Your objective:
Exactly the lines from the top of the records below through the one containing "BLUE MILK CARTON (2nd" must be set down, with no line added or dropped.

Spatial object tracking data:
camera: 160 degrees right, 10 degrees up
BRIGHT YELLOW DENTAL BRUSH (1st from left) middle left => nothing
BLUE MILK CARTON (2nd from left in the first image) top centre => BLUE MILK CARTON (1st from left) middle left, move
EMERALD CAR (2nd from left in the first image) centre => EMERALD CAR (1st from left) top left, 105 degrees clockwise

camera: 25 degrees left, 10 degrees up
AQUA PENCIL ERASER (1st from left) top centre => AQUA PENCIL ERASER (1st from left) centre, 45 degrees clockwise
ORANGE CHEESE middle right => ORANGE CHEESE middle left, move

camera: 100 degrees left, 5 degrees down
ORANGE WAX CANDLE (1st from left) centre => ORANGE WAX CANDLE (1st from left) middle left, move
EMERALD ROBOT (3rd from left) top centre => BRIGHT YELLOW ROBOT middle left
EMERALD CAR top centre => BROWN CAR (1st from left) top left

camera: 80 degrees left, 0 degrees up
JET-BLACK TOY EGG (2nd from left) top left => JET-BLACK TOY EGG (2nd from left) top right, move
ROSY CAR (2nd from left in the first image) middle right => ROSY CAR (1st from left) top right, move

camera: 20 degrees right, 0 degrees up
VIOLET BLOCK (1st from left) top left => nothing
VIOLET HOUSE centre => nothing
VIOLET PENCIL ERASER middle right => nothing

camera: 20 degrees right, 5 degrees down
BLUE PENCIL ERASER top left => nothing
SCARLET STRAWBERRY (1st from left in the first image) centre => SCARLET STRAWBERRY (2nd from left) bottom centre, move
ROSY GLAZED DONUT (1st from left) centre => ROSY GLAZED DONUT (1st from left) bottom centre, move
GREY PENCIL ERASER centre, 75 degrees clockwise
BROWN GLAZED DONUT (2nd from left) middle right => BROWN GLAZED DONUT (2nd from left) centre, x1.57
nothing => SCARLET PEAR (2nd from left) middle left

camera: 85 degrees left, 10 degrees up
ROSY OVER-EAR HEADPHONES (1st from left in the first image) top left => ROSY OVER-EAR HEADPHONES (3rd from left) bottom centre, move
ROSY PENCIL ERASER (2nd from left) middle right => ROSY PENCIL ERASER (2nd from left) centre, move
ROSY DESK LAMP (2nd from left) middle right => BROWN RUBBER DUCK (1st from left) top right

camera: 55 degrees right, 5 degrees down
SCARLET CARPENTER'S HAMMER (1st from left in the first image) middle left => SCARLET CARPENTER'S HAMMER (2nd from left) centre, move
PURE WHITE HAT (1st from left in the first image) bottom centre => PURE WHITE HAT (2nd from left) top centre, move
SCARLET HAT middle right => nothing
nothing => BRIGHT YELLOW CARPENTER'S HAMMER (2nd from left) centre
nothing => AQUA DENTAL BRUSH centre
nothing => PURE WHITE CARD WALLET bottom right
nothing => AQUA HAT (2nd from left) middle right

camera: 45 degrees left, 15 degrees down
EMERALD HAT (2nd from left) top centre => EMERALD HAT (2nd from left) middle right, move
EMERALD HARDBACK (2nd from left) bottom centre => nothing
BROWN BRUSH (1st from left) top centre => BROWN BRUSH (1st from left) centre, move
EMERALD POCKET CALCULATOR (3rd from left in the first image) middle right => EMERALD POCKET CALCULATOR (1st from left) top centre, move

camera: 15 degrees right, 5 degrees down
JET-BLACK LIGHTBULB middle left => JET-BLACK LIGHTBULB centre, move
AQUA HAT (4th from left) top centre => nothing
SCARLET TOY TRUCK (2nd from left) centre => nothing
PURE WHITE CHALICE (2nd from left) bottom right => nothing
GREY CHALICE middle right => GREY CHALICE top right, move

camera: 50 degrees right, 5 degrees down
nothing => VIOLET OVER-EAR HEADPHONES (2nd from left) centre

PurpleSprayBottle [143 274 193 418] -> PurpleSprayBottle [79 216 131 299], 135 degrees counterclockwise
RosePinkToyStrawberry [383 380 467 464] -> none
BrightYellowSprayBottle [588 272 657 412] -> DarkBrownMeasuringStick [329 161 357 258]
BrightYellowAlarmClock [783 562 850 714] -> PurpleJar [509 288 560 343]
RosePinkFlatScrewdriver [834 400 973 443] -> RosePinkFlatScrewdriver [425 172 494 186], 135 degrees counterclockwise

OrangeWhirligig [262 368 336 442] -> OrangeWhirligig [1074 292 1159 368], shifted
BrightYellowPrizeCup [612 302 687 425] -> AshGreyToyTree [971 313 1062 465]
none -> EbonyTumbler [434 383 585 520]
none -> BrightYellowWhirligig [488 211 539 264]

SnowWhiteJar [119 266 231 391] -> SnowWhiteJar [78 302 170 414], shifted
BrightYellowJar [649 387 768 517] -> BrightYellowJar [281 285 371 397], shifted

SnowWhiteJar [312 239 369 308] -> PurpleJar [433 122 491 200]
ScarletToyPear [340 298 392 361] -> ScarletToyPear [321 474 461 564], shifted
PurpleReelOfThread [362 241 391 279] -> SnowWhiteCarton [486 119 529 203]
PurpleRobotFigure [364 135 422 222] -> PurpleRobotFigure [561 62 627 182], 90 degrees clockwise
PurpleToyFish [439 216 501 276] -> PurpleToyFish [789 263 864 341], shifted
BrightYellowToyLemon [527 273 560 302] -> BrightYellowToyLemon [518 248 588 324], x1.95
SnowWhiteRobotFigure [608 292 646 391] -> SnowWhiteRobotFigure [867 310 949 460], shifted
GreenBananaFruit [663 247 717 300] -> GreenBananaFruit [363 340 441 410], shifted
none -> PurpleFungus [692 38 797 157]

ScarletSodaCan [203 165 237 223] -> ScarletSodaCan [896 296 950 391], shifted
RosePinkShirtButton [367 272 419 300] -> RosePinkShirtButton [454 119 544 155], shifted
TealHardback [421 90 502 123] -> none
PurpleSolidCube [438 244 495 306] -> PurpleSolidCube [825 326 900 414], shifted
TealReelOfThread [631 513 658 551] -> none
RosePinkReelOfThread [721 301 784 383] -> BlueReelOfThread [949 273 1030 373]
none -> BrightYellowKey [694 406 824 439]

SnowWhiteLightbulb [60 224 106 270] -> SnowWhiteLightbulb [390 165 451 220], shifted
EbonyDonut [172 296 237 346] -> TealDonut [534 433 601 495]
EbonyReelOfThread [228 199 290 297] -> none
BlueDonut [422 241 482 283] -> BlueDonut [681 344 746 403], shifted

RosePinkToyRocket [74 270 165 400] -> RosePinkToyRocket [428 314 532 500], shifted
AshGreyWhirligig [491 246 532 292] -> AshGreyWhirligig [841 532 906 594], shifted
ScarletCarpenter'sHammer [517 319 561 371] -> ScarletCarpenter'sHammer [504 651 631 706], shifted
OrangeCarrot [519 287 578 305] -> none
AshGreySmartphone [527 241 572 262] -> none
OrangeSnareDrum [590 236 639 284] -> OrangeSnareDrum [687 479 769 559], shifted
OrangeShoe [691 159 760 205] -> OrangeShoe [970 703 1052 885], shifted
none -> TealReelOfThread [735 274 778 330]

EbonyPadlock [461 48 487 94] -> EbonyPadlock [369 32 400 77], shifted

Solved problem:
camera: 160 degrees right, 10 degrees up
BRIGHT YELLOW DENTAL BRUSH (1st from left) middle left => nothing
BLUE MILK CARTON (2nd from left in the first image) top centre => BLUE MILK CARTON (1st from left) middle left, move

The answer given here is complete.